◆ Work to complete
Without the pictures, give the listing below again exactly.

◆ Dataset extract
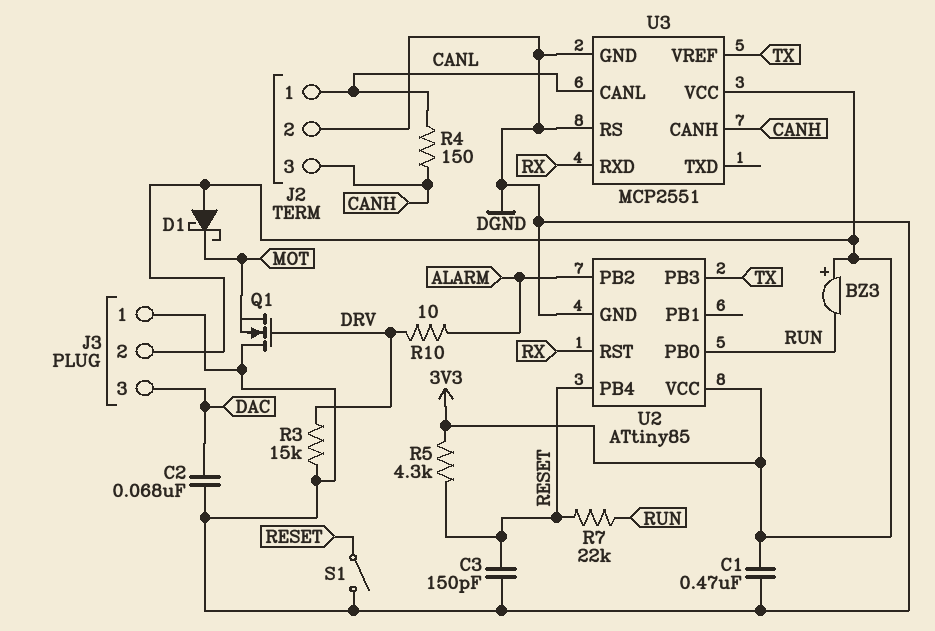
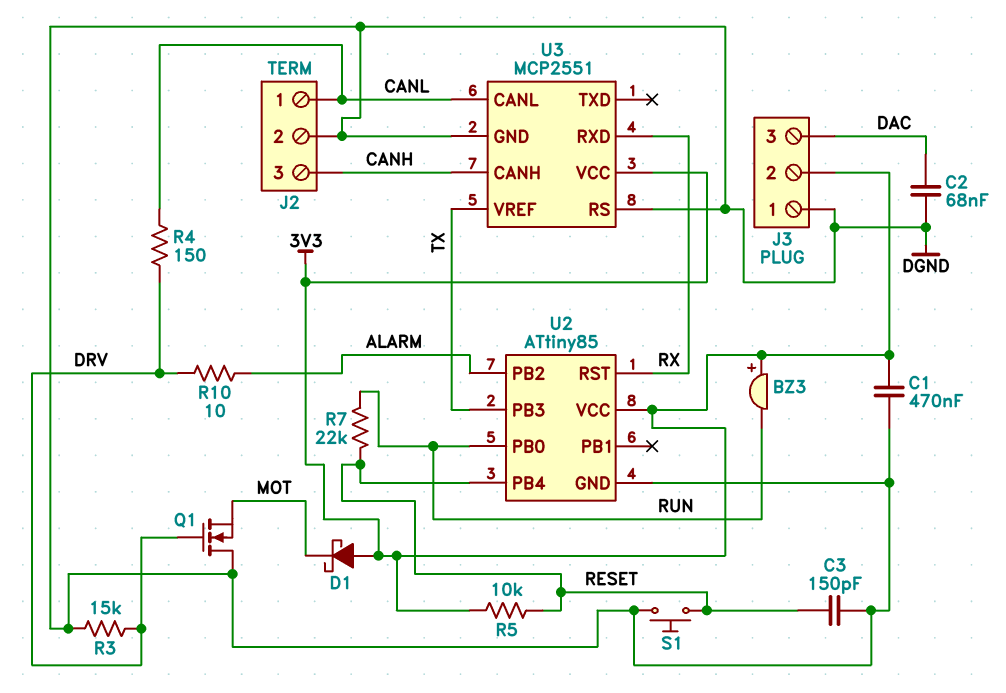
R4: 150 (CANH, CANL) -> 150 (CANL, DRV)
R5: 4.3k (3V3, RESET) -> 10k (3V3, RESET)
S1: switch (DGND, RESET) -> button (DGND, RESET)

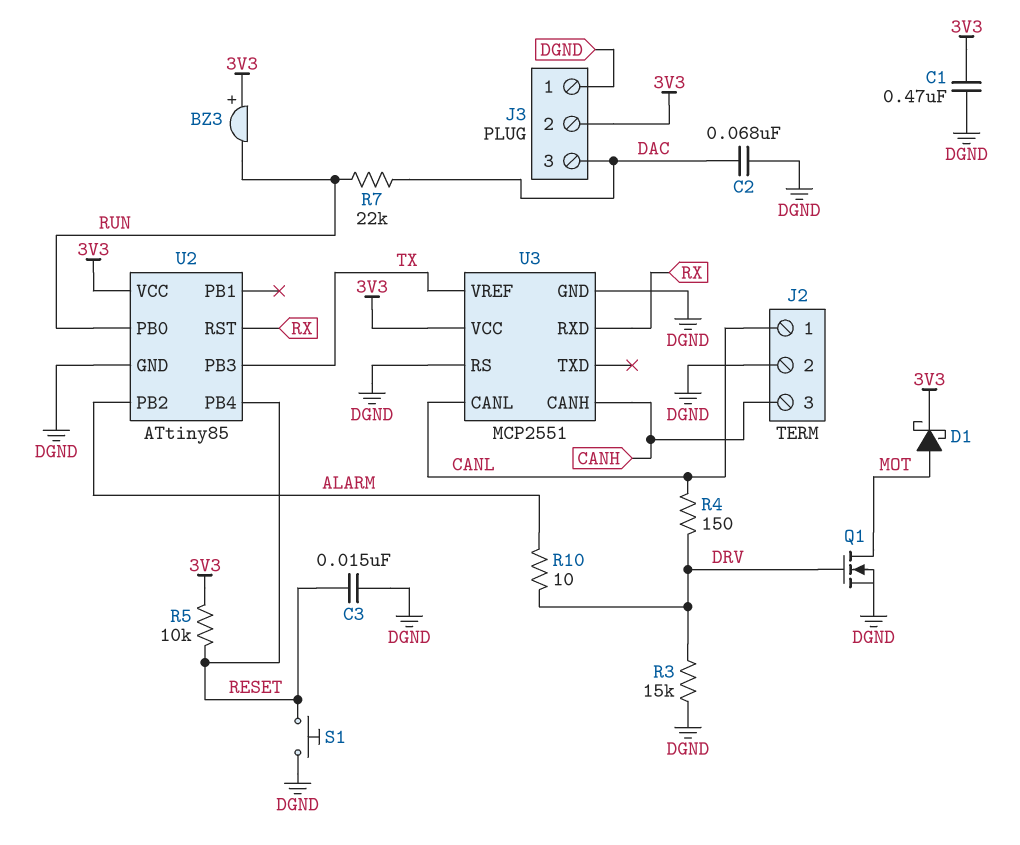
C3: 150pF (DGND, RESET) -> 15nF (DGND, RESET)
D1: schottky (A 3V3, K MOT) -> schottky (A MOT, K 3V3)
Q1: NMOS (G DRV, D DGND, S MOT) -> NMOS (G DRV, D MOT, S DGND)
R7: 22k (RESET, RUN) -> 22k (DAC, RUN)

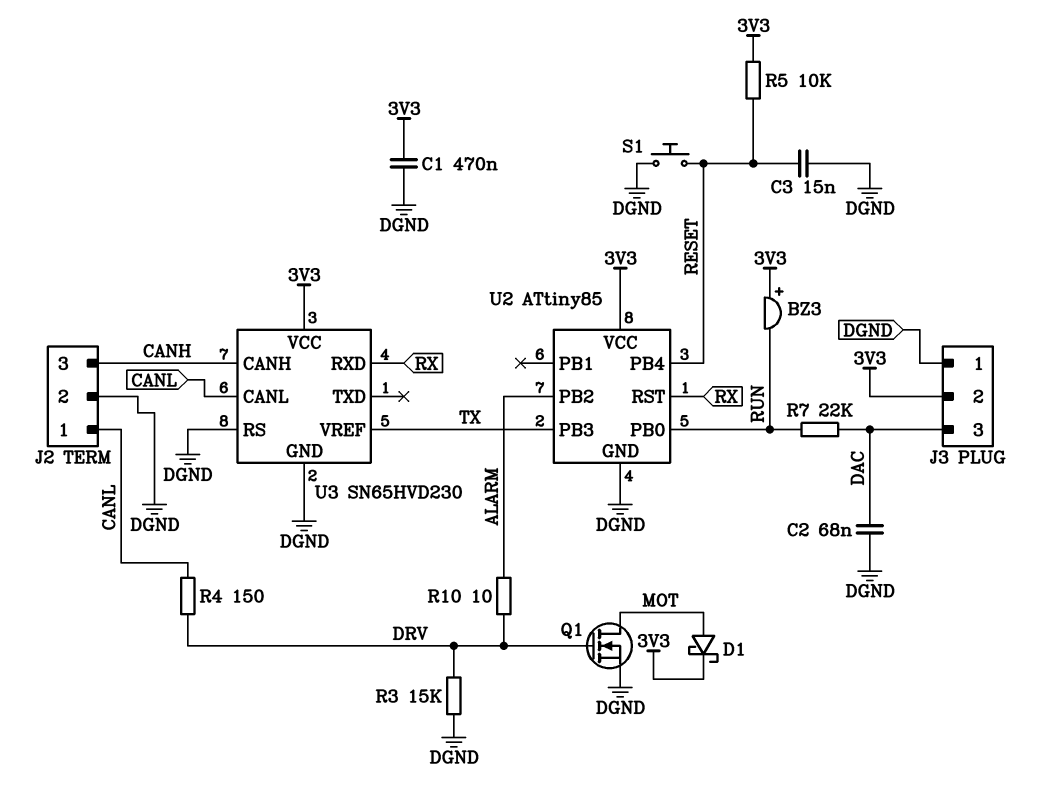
U3: MCP2551 -> SN65HVD230

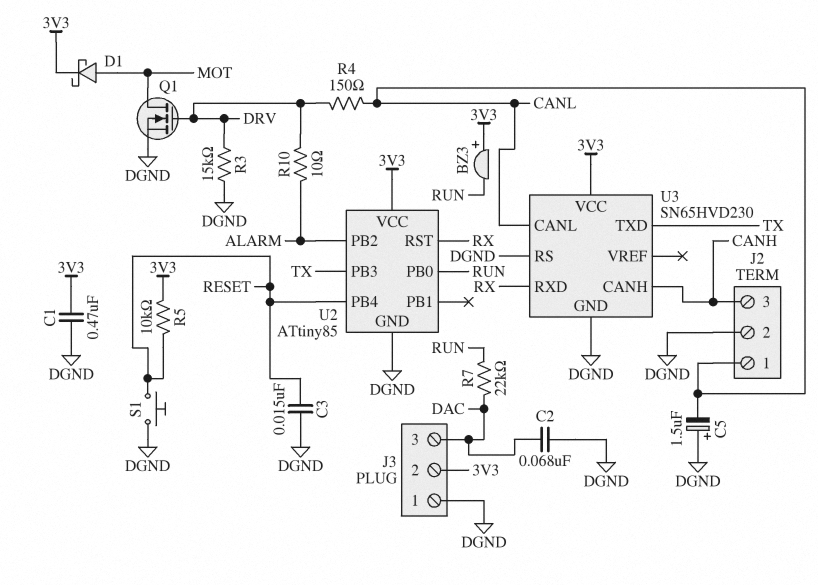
C5: none -> 1.5uF (plus DGND, minus CANL)
U3 pin TXD: none -> TX
U3 pin VREF: TX -> none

◆ Output for this task
R4: 150 (CANH, CANL) -> 150 (CANL, DRV)
R5: 4.3k (3V3, RESET) -> 10k (3V3, RESET)
S1: switch (DGND, RESET) -> button (DGND, RESET)

C3: 150pF (DGND, RESET) -> 15nF (DGND, RESET)
D1: schottky (A 3V3, K MOT) -> schottky (A MOT, K 3V3)
Q1: NMOS (G DRV, D DGND, S MOT) -> NMOS (G DRV, D MOT, S DGND)
R7: 22k (RESET, RUN) -> 22k (DAC, RUN)

U3: MCP2551 -> SN65HVD230

C5: none -> 1.5uF (plus DGND, minus CANL)
U3 pin TXD: none -> TX
U3 pin VREF: TX -> none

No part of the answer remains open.